### DATA EXTRACT

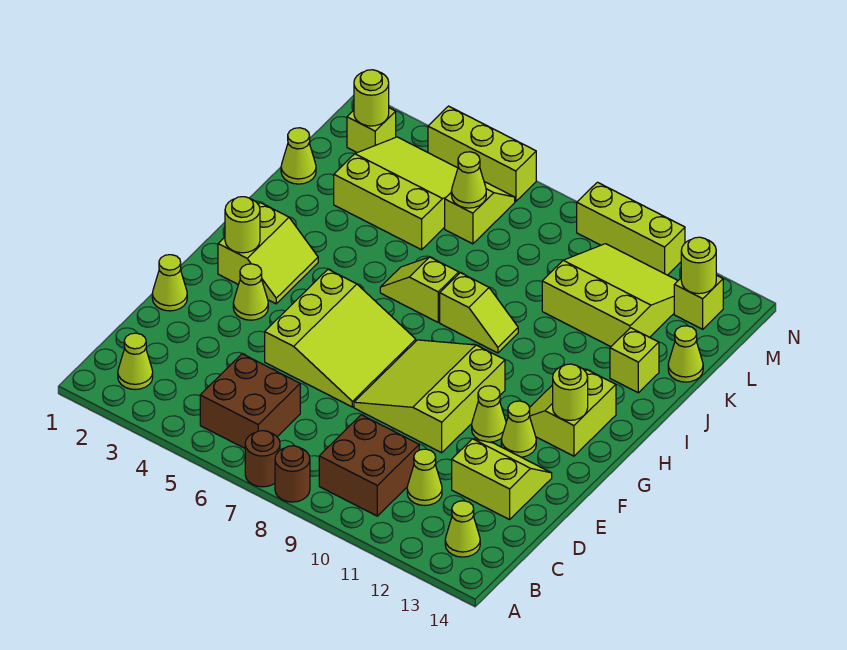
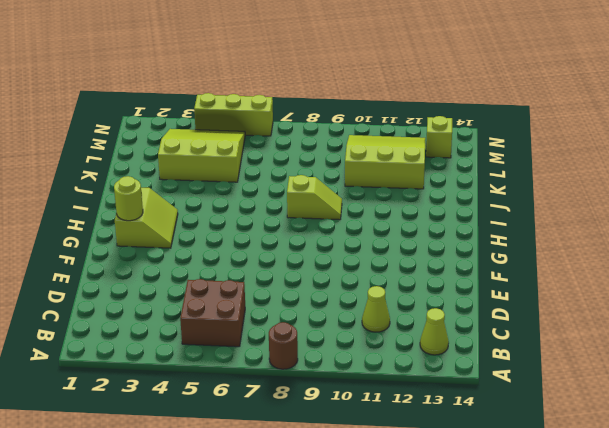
none -> brown round brick A7 level 1
none -> lime cone B2 level 1
none -> brown brick B9:C10 level 1
none -> lime slope D12:E13 level 1 top D

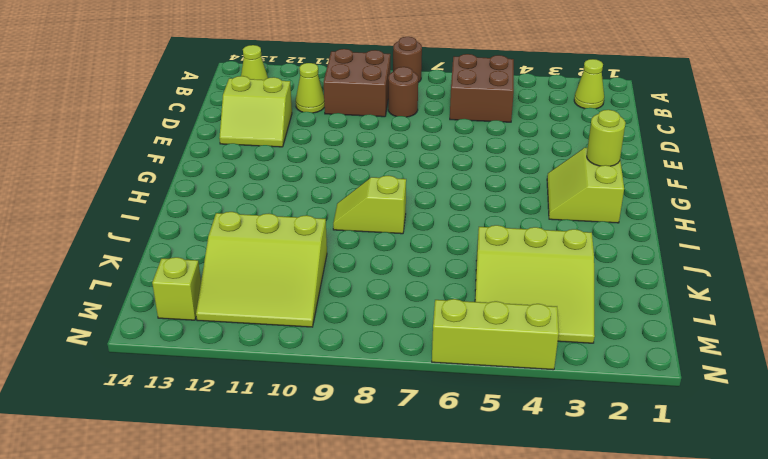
brown round brick C8 level 1 -> brown round brick A7 level 1
none -> lime cone E1 level 1
none -> lime slope E5:G7 level 1 top 5
none -> lime slope E8:G10 level 1 top 10
none -> lime cone F3 level 1

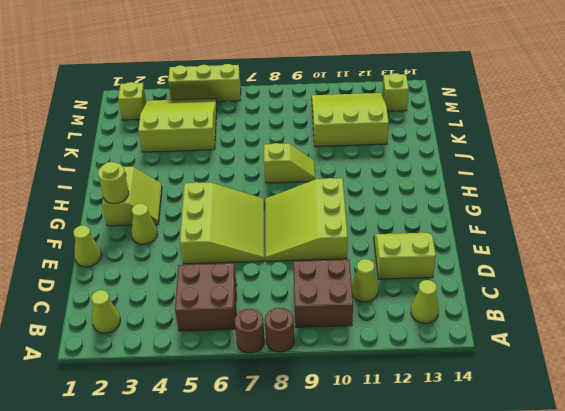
none -> lime cone F11 level 1
none -> lime cone F12 level 1
none -> lime slope G12:H13 level 1 top 13
none -> lime slope I6:I7 level 1 top 7

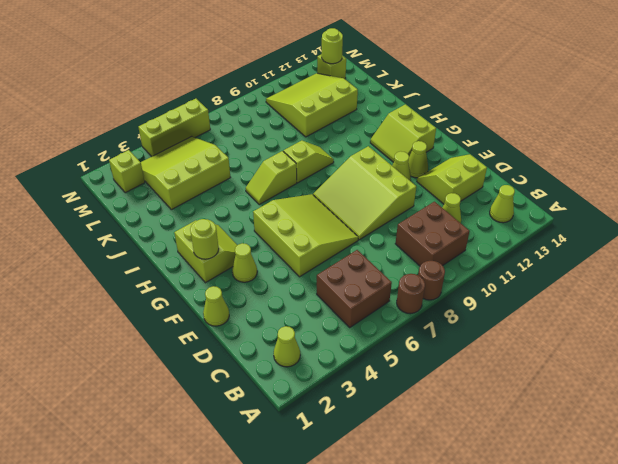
none -> lime brick J13 level 1
none -> lime cone K1 level 1
none -> lime cone K14 level 1
none -> lime slope L6:M6 level 1 top L

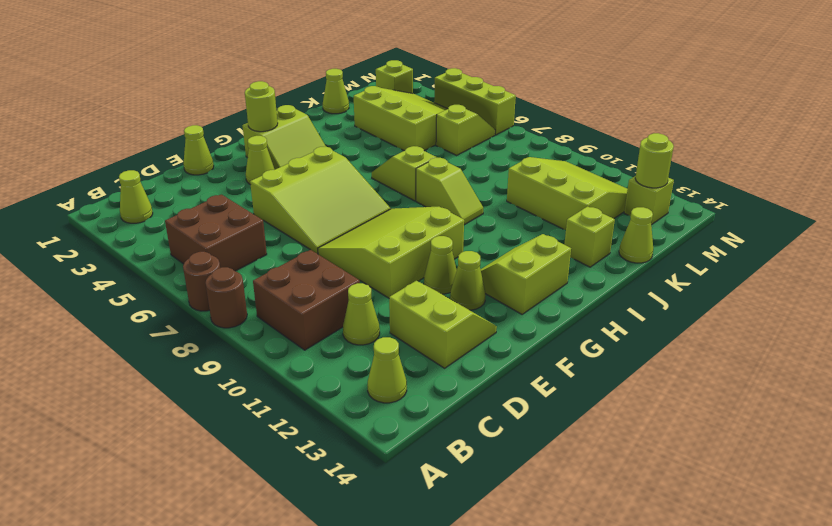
none -> lime brick N9:N11 level 1
none -> lime round brick G13 level 2
none -> lime cone L6 level 2
none -> lime round brick M2 level 2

### BRIEF
Omit the pictures and output all of the other material exactly.

### THE ANSWER
none -> brown round brick A7 level 1
none -> lime cone B2 level 1
none -> brown brick B9:C10 level 1
none -> lime slope D12:E13 level 1 top D

brown round brick C8 level 1 -> brown round brick A7 level 1
none -> lime cone E1 level 1
none -> lime slope E5:G7 level 1 top 5
none -> lime slope E8:G10 level 1 top 10
none -> lime cone F3 level 1

none -> lime cone F11 level 1
none -> lime cone F12 level 1
none -> lime slope G12:H13 level 1 top 13
none -> lime slope I6:I7 level 1 top 7

none -> lime brick J13 level 1
none -> lime cone K1 level 1
none -> lime cone K14 level 1
none -> lime slope L6:M6 level 1 top L

none -> lime brick N9:N11 level 1
none -> lime round brick G13 level 2
none -> lime cone L6 level 2
none -> lime round brick M2 level 2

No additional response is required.